Collected data:

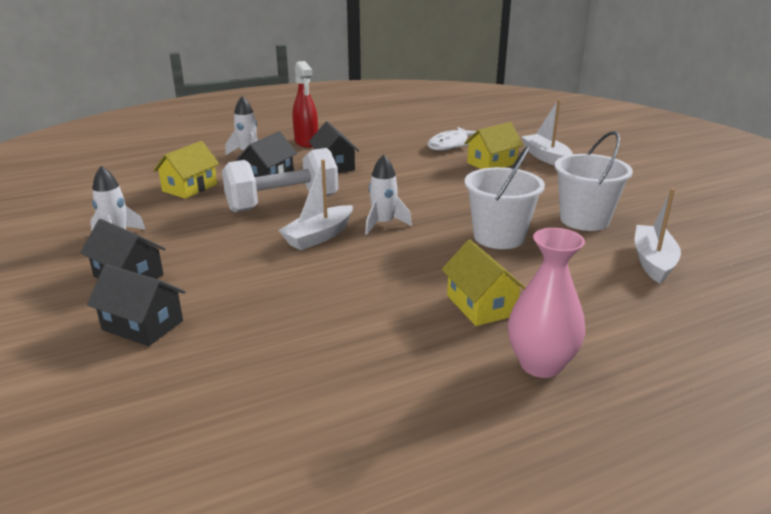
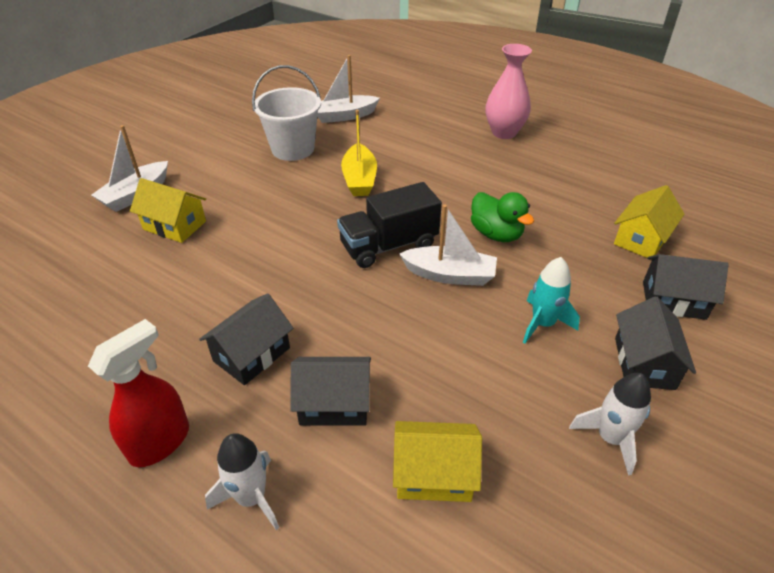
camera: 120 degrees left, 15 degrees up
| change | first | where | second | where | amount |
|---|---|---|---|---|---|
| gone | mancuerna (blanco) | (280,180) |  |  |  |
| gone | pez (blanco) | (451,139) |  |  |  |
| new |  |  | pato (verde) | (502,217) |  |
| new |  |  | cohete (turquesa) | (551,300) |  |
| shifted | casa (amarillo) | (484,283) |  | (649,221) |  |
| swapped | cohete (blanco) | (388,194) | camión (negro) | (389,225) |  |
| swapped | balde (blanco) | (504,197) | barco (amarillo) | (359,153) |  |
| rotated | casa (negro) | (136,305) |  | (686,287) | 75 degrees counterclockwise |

- PROBLEM TO WORK ON
Working through the data above, find every line holding "degrees" and copy it.

- RESULT
camera: 120 degrees left, 15 degrees up
| rotated | casa (negro) | (136,305) |  | (686,287) | 75 degrees counterclockwise |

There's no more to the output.